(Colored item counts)
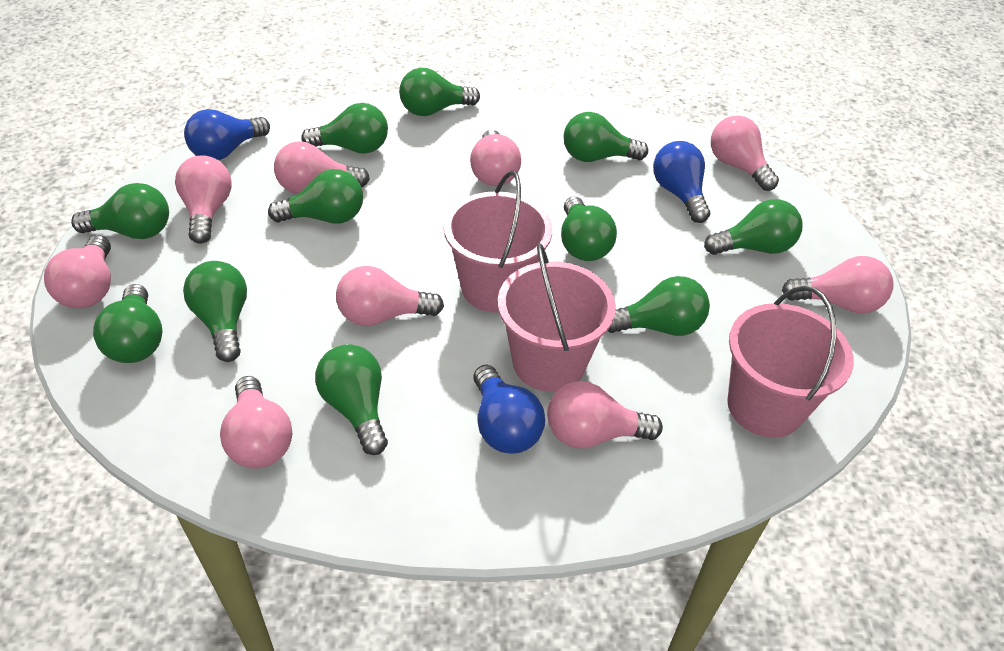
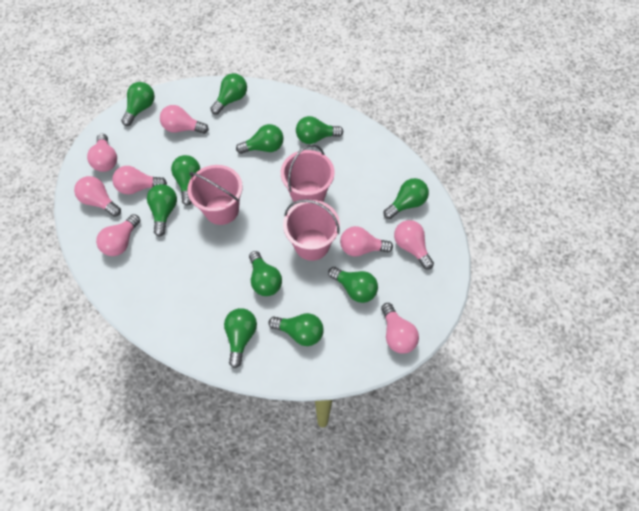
blue light bulb: [184,109,270,160] [473,365,545,454] [653,141,710,223] = 3 -> none = 0
pink light bulb: [44,235,111,308] [175,155,232,244] [220,376,292,468] [274,141,370,194] [336,266,444,326] [470,129,521,186] [547,381,663,449] [711,115,779,191] [782,256,893,314] = 9 -> [74,176,121,217] [87,134,117,172] [96,214,140,256] [112,166,167,195] [160,105,209,134] [340,226,393,257] [381,303,419,354] [394,220,434,270] = 8

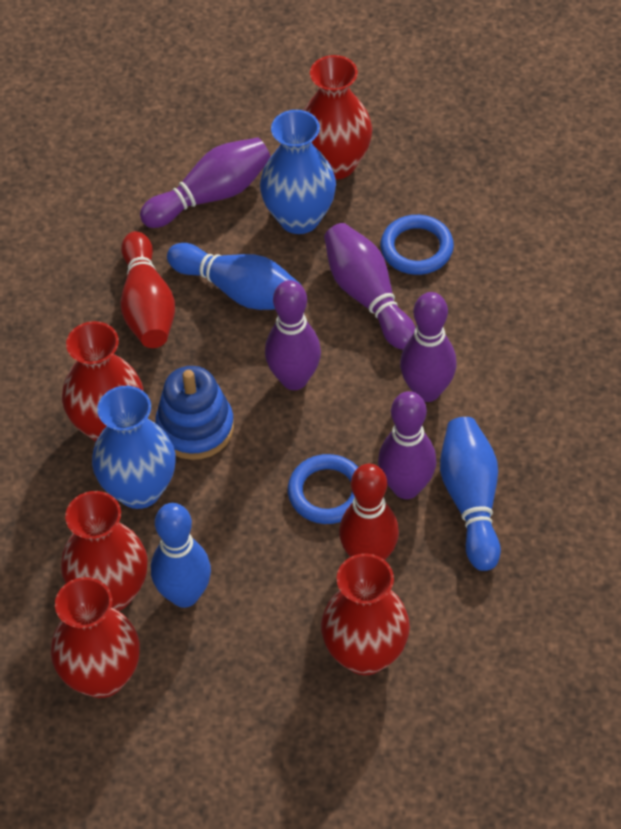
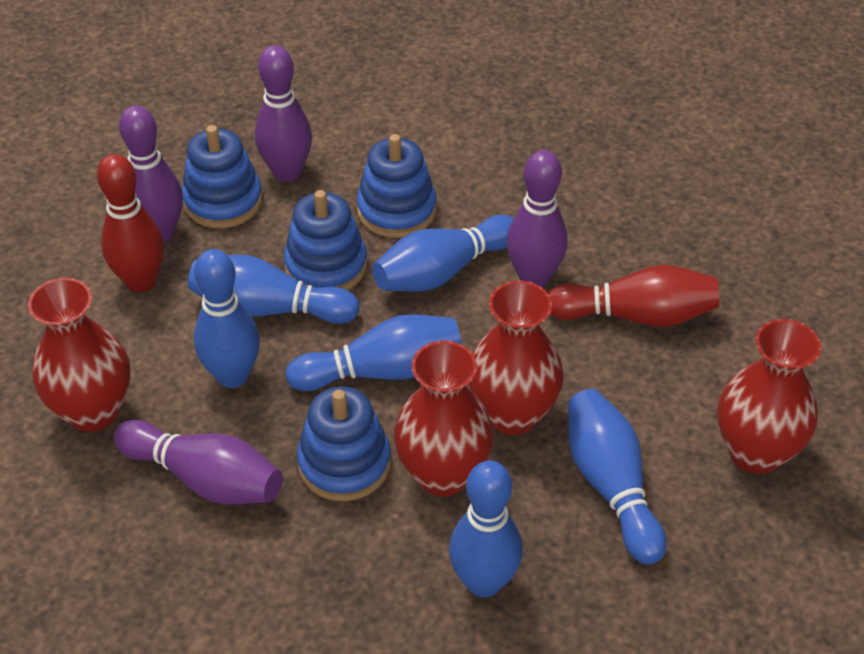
blue bowling pin: [151,503,211,608] [167,243,302,310] [440,417,501,571] = 3 -> [188,254,360,324] [194,249,260,388] [286,314,462,391] [372,215,514,292] [449,461,523,598] [568,389,667,565] = 6
blue ring: [288,454,358,524] [381,215,454,275] = 2 -> none = 0
blue stacking toy: [155,366,234,460] = 1 -> [182,125,263,228] [284,190,367,290] [297,387,391,501] [356,134,437,238] = 4
blue vase: [92,386,176,509] [260,110,336,234] = 2 -> none = 0
purple bowling pin: [140,138,271,228] [265,280,321,390] [324,223,415,350] [378,391,436,499] [400,292,457,402] = 5 -> [114,420,282,504] [119,105,183,242] [255,45,312,182] [507,150,568,287] = 4
red vase: [51,577,140,698] [61,491,148,611] [62,321,144,442] [303,55,372,180] [321,553,410,675] = 5 -> [28,278,131,432] [394,341,493,496] [469,281,564,435] [717,319,821,474] = 4

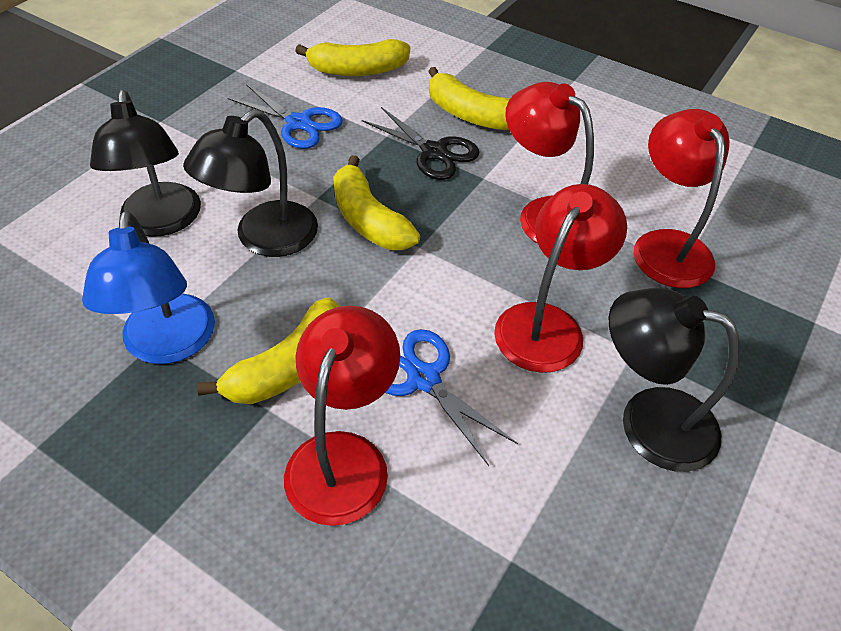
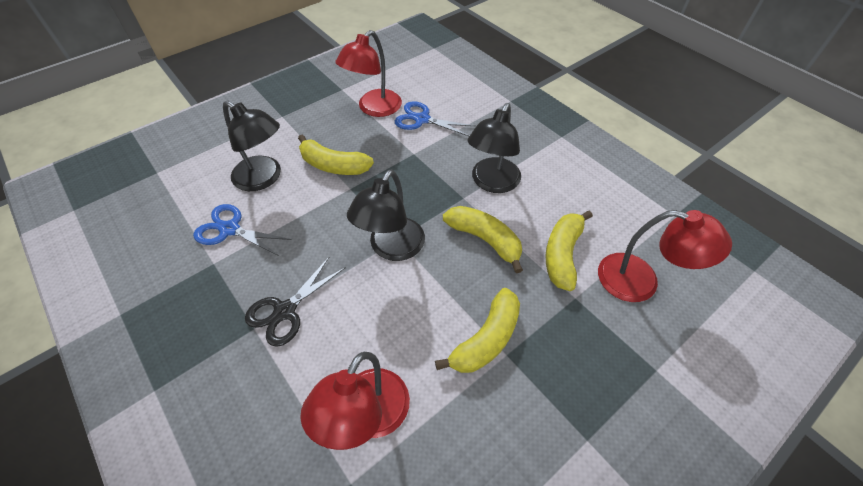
blue lamp: [82,211,215,364] = 1 -> none = 0
red lamp: [284,306,400,526] [494,184,627,373] [505,82,594,244] [634,109,730,288] = 4 -> [300,352,410,450] [335,30,402,117] [598,210,732,302] = 3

_EXERCISE AIM_
Copy out each line of the data exactly as it reads; skip the pictures.

_ANSWER FOR THIS EXERCISE_
blue light bulb: [184,109,270,160] [473,365,545,454] [653,141,710,223] = 3 -> none = 0
pink light bulb: [44,235,111,308] [175,155,232,244] [220,376,292,468] [274,141,370,194] [336,266,444,326] [470,129,521,186] [547,381,663,449] [711,115,779,191] [782,256,893,314] = 9 -> [74,176,121,217] [87,134,117,172] [96,214,140,256] [112,166,167,195] [160,105,209,134] [340,226,393,257] [381,303,419,354] [394,220,434,270] = 8

blue bowling pin: [151,503,211,608] [167,243,302,310] [440,417,501,571] = 3 -> [188,254,360,324] [194,249,260,388] [286,314,462,391] [372,215,514,292] [449,461,523,598] [568,389,667,565] = 6
blue ring: [288,454,358,524] [381,215,454,275] = 2 -> none = 0
blue stacking toy: [155,366,234,460] = 1 -> [182,125,263,228] [284,190,367,290] [297,387,391,501] [356,134,437,238] = 4
blue vase: [92,386,176,509] [260,110,336,234] = 2 -> none = 0
purple bowling pin: [140,138,271,228] [265,280,321,390] [324,223,415,350] [378,391,436,499] [400,292,457,402] = 5 -> [114,420,282,504] [119,105,183,242] [255,45,312,182] [507,150,568,287] = 4
red vase: [51,577,140,698] [61,491,148,611] [62,321,144,442] [303,55,372,180] [321,553,410,675] = 5 -> [28,278,131,432] [394,341,493,496] [469,281,564,435] [717,319,821,474] = 4

blue lamp: [82,211,215,364] = 1 -> none = 0
red lamp: [284,306,400,526] [494,184,627,373] [505,82,594,244] [634,109,730,288] = 4 -> [300,352,410,450] [335,30,402,117] [598,210,732,302] = 3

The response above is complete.